● Task objective:
Give again, word for word, every line in the entries below from the line with "camera: 85 degrees right, 0 degrees up" up to and including the line with "(633, 315) = (310, 400): brown", and no other line.

● Material provided:

######

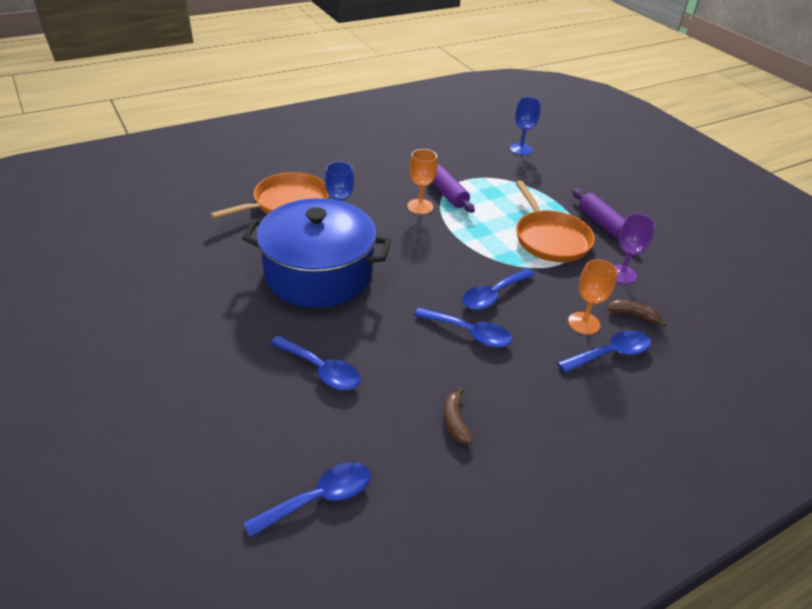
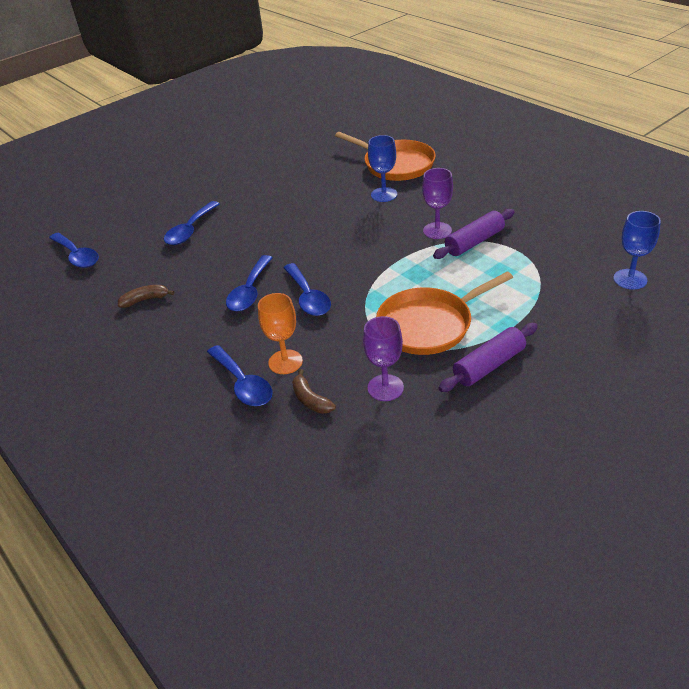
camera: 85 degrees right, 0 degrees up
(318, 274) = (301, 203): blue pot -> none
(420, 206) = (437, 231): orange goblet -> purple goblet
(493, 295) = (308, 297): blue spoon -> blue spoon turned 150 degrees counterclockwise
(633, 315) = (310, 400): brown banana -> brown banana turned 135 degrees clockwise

######

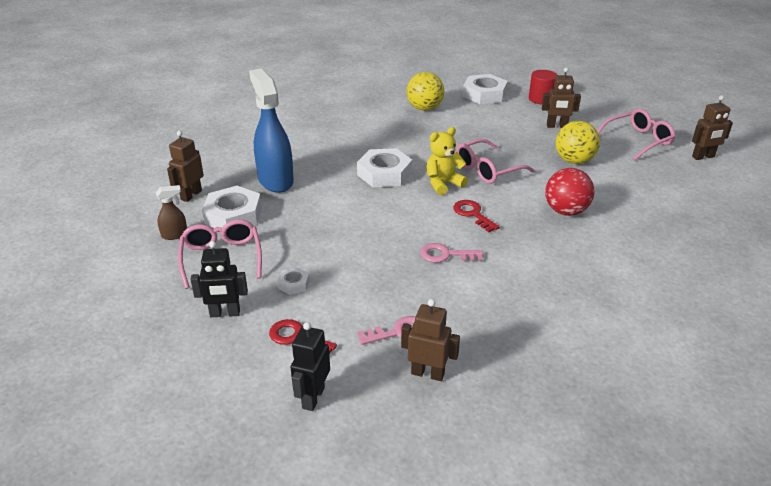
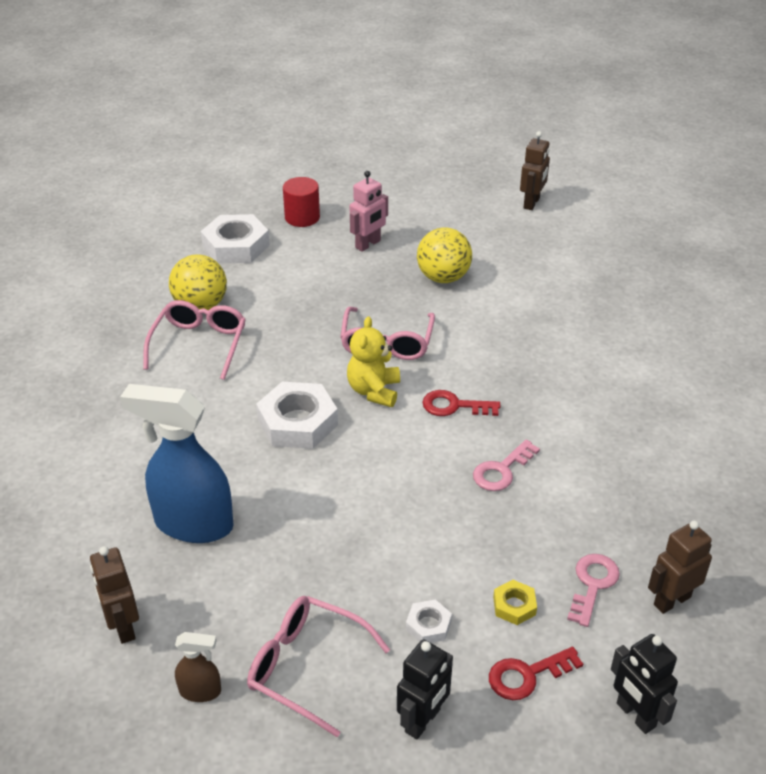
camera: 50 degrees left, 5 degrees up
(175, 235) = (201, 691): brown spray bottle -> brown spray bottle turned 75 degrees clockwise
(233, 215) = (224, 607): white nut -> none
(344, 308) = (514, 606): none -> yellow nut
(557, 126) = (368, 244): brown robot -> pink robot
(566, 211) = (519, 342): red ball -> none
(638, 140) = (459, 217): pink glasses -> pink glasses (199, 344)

######

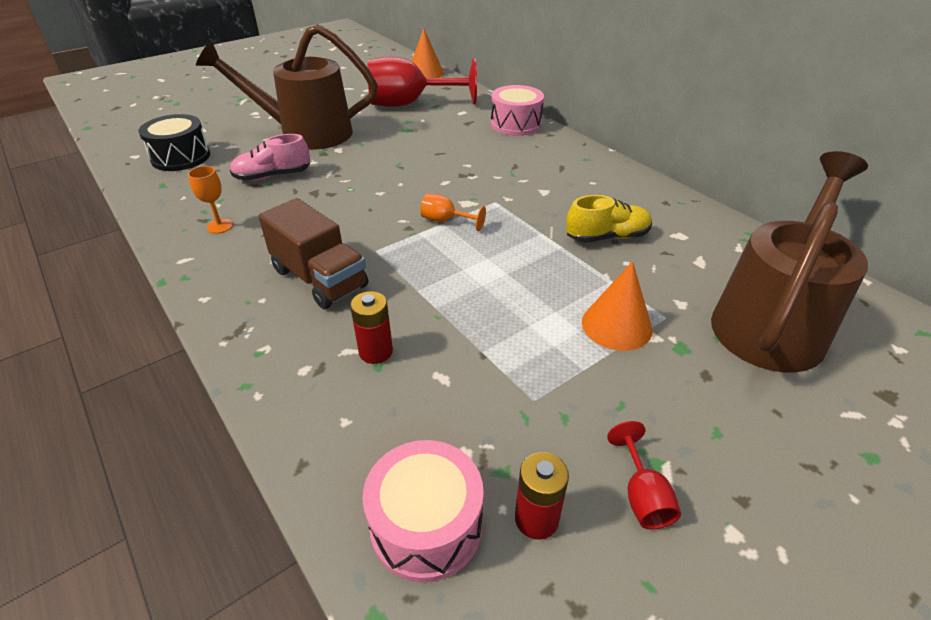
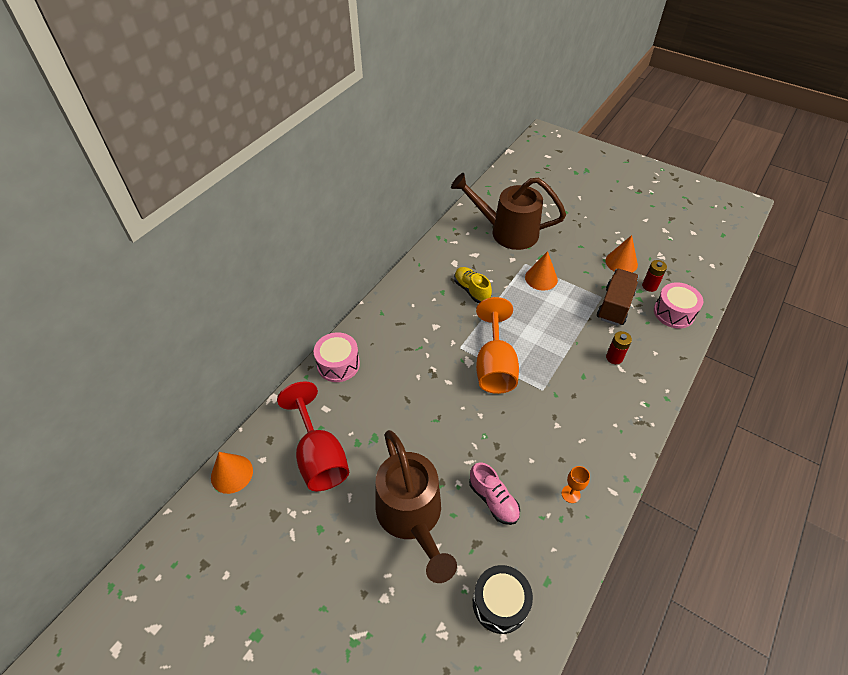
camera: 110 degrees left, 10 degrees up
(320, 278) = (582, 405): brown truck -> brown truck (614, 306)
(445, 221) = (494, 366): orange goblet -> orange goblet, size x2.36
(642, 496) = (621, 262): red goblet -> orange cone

######

● Problem solution:
camera: 85 degrees right, 0 degrees up
(318, 274) = (301, 203): blue pot -> none
(420, 206) = (437, 231): orange goblet -> purple goblet
(493, 295) = (308, 297): blue spoon -> blue spoon turned 150 degrees counterclockwise
(633, 315) = (310, 400): brown banana -> brown banana turned 135 degrees clockwise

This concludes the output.